● RECORDS SUPPLIED

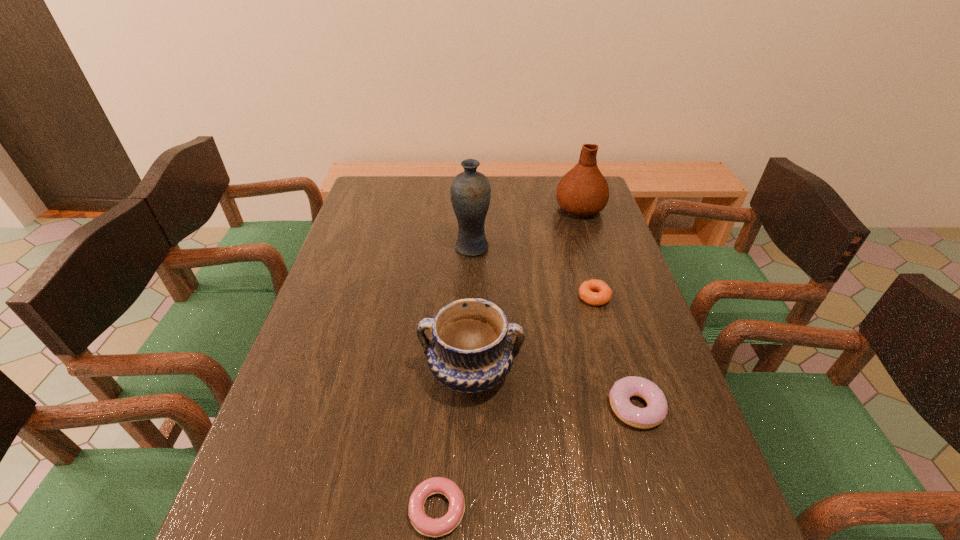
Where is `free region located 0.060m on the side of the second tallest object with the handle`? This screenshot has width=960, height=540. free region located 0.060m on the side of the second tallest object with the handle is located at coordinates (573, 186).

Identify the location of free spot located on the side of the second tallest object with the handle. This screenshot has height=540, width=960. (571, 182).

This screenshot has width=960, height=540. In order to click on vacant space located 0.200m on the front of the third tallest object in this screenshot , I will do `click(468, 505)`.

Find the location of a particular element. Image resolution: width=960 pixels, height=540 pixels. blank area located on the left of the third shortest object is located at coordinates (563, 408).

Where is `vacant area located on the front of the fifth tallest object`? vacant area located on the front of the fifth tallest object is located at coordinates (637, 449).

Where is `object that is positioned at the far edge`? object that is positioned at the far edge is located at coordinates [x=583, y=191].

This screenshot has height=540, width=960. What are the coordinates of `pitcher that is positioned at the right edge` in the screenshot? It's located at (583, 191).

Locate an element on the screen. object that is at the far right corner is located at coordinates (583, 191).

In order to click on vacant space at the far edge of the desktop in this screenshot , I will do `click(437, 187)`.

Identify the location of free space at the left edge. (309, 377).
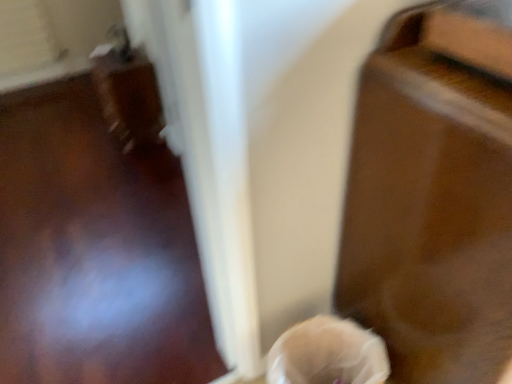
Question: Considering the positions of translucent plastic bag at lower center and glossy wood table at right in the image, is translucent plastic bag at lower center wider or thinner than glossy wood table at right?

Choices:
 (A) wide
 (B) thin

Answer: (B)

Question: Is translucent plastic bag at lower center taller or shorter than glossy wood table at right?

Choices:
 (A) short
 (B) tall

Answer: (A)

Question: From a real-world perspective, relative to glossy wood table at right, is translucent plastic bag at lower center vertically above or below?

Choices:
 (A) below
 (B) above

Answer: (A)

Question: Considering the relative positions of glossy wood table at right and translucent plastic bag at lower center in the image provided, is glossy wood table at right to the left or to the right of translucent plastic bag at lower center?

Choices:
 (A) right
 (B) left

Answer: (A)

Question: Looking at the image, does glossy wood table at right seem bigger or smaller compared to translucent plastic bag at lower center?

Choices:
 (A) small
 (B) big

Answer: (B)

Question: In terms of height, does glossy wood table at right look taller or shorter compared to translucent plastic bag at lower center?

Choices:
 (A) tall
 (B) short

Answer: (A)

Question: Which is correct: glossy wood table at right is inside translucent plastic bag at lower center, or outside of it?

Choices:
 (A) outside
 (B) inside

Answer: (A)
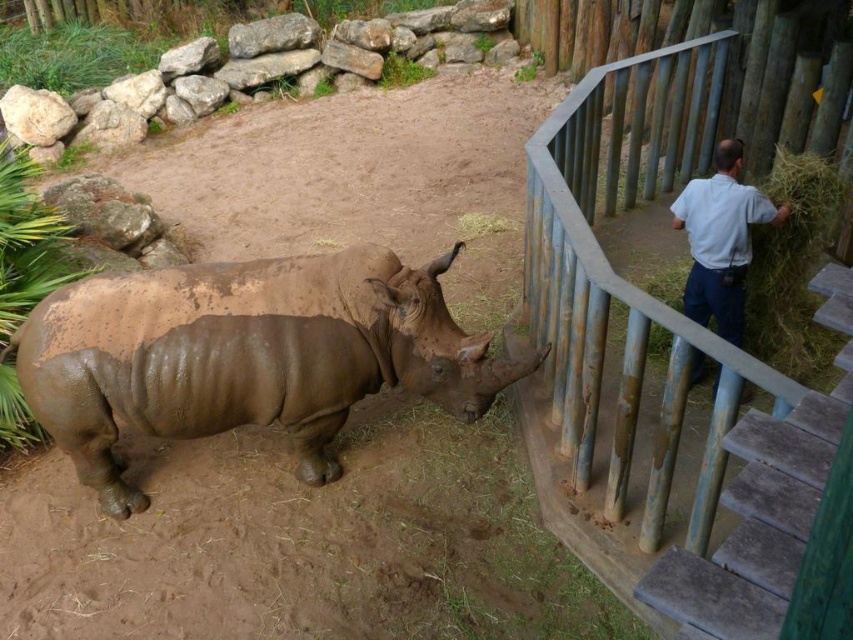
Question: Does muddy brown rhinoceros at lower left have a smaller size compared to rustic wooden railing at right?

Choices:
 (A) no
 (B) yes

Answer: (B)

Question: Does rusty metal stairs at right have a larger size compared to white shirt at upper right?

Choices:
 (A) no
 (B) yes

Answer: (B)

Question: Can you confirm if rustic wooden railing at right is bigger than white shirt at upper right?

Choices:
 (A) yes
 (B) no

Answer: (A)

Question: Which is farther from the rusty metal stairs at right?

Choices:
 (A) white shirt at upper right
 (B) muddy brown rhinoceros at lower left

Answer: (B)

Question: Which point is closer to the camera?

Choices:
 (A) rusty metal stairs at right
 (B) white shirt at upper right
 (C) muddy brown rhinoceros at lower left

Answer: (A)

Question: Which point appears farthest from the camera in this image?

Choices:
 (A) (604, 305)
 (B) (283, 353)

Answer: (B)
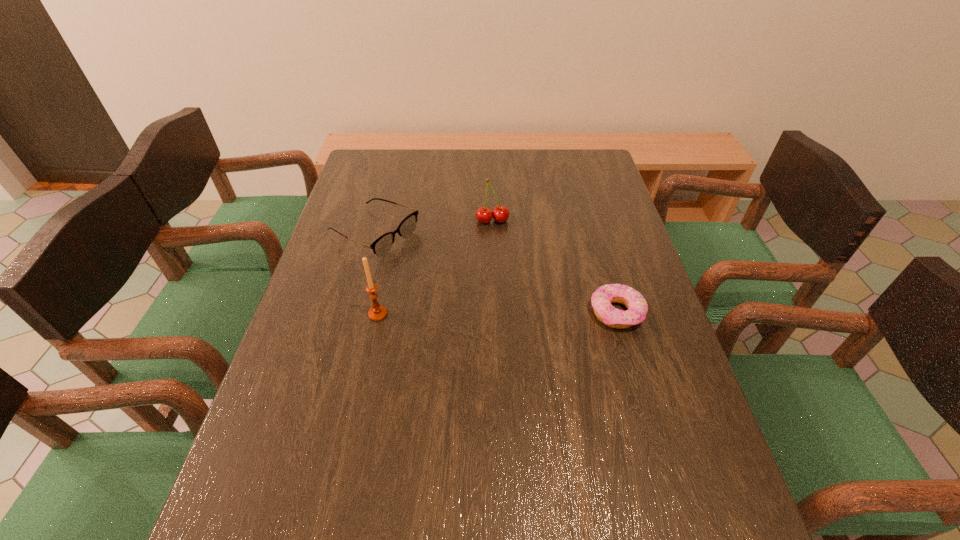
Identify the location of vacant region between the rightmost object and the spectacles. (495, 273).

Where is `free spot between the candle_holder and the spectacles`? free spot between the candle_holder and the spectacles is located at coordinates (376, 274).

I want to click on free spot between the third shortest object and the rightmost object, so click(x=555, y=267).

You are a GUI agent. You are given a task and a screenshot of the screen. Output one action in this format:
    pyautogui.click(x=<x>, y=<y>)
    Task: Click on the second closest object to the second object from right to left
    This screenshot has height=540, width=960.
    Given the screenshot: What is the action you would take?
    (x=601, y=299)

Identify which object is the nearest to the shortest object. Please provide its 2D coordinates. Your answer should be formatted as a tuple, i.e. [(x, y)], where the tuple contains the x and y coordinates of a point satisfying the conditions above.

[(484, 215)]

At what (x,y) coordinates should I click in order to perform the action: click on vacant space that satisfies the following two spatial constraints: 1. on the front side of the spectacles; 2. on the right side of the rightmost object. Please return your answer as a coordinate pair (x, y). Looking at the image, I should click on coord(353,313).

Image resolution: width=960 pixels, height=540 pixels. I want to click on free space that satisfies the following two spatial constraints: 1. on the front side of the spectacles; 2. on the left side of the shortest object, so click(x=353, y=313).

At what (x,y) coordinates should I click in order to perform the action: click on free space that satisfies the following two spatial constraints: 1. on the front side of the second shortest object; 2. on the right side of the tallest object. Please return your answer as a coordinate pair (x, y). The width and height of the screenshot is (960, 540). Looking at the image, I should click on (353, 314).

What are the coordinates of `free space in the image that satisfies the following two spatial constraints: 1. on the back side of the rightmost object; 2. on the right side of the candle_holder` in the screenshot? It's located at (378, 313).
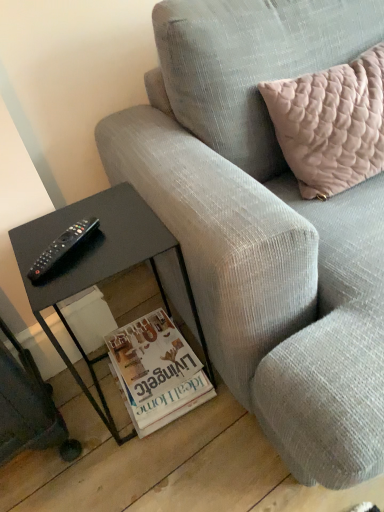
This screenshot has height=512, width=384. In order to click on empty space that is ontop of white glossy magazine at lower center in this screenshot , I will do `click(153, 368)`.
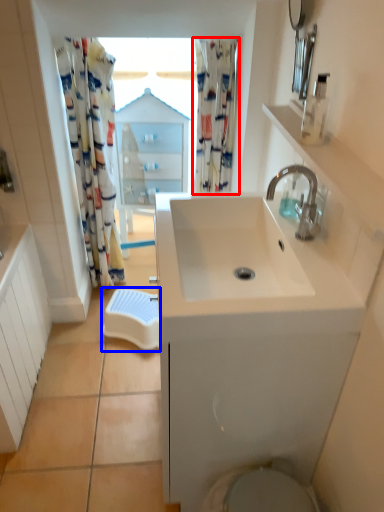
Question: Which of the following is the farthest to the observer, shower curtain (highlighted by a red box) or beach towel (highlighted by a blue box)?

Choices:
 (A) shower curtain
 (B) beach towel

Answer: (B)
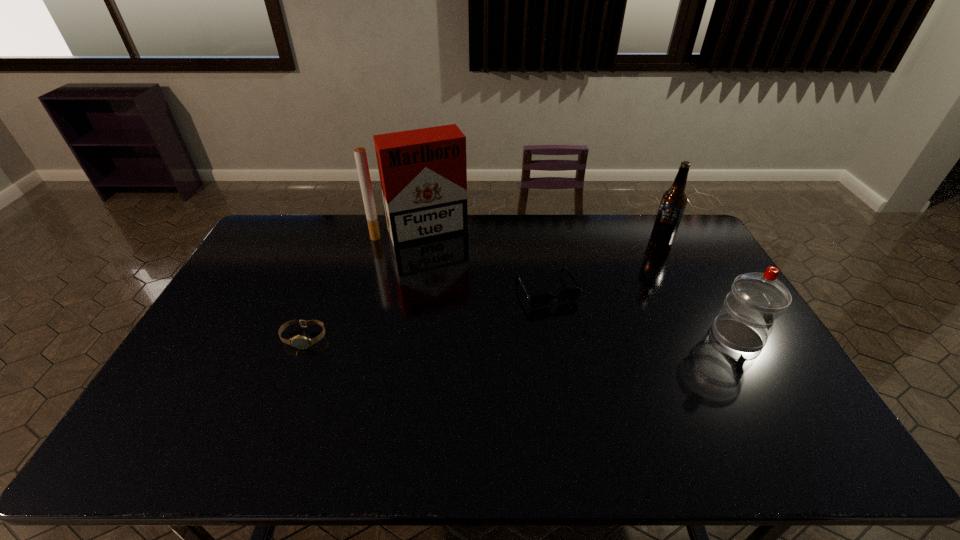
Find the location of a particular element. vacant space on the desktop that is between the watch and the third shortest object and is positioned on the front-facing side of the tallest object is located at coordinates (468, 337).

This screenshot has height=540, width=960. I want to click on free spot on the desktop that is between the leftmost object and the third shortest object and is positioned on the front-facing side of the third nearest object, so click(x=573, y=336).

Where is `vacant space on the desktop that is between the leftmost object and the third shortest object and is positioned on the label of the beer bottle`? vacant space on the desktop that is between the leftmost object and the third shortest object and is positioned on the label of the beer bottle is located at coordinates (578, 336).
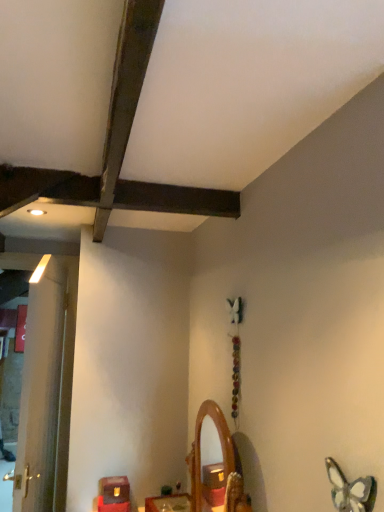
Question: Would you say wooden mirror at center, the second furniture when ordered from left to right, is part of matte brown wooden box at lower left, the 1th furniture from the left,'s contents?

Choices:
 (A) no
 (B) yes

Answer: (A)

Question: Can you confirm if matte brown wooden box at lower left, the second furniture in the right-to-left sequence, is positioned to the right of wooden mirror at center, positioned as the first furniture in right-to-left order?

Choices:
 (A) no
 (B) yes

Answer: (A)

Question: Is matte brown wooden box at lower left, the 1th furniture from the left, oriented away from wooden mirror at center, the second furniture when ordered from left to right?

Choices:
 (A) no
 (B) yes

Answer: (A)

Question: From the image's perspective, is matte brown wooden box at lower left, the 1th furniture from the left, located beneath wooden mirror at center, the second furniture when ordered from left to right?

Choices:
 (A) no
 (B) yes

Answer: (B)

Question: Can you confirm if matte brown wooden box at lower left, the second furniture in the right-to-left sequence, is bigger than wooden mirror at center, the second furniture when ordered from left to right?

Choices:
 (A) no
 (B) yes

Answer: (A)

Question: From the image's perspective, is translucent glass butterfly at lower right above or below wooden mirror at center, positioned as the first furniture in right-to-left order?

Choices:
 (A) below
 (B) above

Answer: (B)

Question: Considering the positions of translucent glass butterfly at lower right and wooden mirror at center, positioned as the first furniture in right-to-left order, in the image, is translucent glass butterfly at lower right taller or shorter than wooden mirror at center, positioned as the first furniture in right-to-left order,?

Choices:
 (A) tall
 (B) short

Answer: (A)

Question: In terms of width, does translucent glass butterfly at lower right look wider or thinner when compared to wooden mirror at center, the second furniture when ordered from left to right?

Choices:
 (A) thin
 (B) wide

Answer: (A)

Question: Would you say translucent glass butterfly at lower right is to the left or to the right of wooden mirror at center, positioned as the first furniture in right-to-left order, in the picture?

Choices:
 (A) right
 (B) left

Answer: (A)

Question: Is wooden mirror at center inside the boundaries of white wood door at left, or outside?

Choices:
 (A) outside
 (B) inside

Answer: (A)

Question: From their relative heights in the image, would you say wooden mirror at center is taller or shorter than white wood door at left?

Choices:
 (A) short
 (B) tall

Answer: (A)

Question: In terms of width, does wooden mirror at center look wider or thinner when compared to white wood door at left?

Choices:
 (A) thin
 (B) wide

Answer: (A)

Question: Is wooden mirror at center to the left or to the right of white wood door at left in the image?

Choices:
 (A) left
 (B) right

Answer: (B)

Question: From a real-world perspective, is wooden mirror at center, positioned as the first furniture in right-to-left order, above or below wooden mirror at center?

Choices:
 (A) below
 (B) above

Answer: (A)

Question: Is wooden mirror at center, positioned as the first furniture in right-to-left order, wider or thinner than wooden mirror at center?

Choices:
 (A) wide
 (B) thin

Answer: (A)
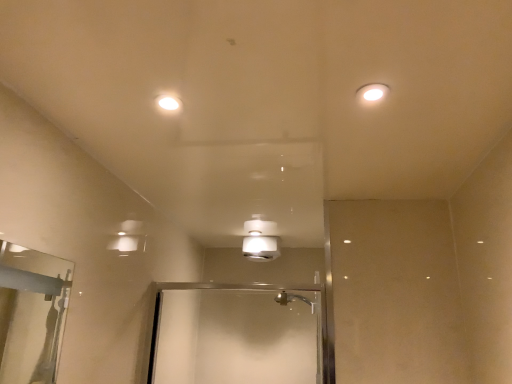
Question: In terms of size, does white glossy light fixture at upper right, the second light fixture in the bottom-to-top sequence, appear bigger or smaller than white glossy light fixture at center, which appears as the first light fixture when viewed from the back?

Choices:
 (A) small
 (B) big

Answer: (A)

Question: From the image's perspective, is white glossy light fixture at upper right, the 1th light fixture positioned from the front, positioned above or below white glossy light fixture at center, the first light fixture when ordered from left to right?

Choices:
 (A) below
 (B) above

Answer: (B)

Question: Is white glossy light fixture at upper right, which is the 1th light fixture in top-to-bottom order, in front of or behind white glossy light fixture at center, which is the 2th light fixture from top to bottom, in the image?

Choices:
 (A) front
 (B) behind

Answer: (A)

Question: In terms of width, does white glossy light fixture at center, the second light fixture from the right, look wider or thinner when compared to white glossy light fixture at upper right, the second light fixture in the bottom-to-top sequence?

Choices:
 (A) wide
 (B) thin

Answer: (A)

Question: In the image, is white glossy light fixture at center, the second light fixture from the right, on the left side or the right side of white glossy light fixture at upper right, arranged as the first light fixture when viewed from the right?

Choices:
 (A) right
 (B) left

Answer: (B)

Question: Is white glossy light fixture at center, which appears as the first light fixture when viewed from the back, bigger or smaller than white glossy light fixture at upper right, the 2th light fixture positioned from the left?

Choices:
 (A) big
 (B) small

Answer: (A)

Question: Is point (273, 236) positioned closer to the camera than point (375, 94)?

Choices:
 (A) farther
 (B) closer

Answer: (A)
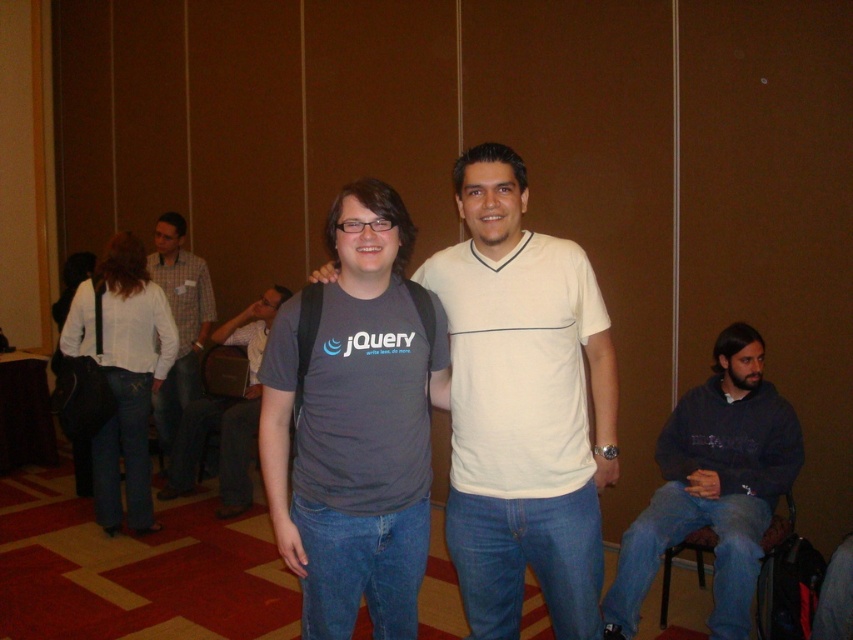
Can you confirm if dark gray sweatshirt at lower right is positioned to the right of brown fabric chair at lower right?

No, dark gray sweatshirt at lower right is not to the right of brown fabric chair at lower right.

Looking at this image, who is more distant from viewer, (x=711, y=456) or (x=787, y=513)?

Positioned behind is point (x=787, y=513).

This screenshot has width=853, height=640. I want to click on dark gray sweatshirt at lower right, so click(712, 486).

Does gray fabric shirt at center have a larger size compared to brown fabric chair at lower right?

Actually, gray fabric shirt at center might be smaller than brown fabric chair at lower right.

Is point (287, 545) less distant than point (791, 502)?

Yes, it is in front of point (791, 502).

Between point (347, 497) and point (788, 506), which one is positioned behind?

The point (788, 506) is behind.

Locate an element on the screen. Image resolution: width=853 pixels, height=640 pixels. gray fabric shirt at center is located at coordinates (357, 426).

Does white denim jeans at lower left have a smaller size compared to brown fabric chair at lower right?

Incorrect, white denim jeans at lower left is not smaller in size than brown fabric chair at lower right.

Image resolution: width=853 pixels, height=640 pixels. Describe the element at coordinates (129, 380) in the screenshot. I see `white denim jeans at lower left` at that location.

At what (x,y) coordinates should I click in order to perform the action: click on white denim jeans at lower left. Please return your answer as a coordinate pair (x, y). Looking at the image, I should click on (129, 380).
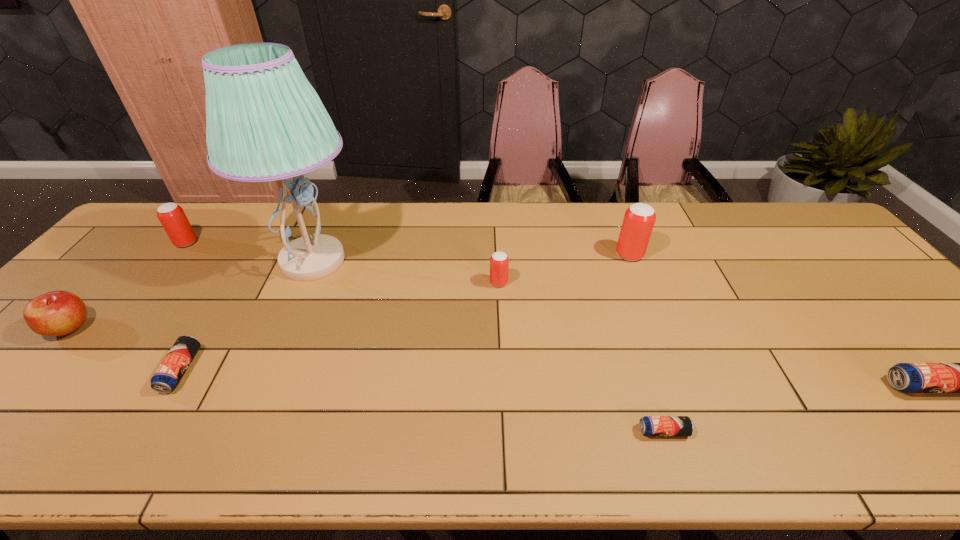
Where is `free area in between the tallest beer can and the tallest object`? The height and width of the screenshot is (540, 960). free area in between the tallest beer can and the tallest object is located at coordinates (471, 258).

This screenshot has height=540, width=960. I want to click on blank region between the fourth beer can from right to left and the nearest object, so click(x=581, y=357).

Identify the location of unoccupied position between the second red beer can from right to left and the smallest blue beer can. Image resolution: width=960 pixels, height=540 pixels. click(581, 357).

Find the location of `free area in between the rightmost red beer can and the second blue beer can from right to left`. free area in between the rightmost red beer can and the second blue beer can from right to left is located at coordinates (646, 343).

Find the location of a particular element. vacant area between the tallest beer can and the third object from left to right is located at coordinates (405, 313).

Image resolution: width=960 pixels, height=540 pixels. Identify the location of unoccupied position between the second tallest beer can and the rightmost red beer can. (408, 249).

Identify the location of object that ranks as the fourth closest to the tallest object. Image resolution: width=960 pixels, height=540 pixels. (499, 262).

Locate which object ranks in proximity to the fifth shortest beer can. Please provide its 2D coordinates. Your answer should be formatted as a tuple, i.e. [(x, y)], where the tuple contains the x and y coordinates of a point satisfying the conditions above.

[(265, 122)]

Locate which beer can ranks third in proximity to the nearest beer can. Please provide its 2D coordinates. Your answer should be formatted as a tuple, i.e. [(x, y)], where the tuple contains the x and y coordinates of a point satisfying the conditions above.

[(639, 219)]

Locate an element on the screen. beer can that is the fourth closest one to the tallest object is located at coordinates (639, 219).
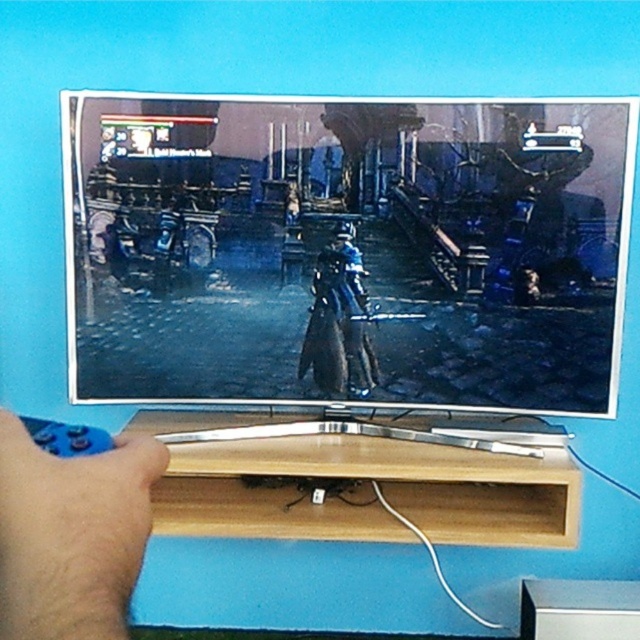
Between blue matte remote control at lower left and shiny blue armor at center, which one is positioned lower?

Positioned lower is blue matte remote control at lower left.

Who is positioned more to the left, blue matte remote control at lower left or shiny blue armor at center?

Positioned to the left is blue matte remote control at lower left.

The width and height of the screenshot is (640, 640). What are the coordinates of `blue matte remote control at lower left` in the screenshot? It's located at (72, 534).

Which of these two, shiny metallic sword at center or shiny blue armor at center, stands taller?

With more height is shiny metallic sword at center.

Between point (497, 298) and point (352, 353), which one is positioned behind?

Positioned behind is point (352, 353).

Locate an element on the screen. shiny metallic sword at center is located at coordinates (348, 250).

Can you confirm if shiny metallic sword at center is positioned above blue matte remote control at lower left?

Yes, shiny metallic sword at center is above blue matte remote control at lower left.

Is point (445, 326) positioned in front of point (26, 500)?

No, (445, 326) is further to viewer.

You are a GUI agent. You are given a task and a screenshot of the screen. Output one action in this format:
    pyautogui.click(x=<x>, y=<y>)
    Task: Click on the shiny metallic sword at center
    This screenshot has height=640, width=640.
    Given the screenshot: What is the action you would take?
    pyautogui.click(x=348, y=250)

● TASK DESCRIPTION
Rewrite the rows above from the first one through the line that contains "coordinates (637, 449).", replacing "vacant" with "empty" and changing nothing else. Leave the pictures out of your answer.

● TASK RESPONSE
Where is `free region located 0.060m on the side of the second tallest object with the handle`? This screenshot has width=960, height=540. free region located 0.060m on the side of the second tallest object with the handle is located at coordinates (573, 186).

Identify the location of free spot located on the side of the second tallest object with the handle. This screenshot has height=540, width=960. (571, 182).

This screenshot has width=960, height=540. In order to click on empty space located 0.200m on the front of the third tallest object in this screenshot , I will do `click(468, 505)`.

Find the location of a particular element. Image resolution: width=960 pixels, height=540 pixels. blank area located on the left of the third shortest object is located at coordinates (563, 408).

Where is `empty area located on the front of the fifth tallest object`? empty area located on the front of the fifth tallest object is located at coordinates (637, 449).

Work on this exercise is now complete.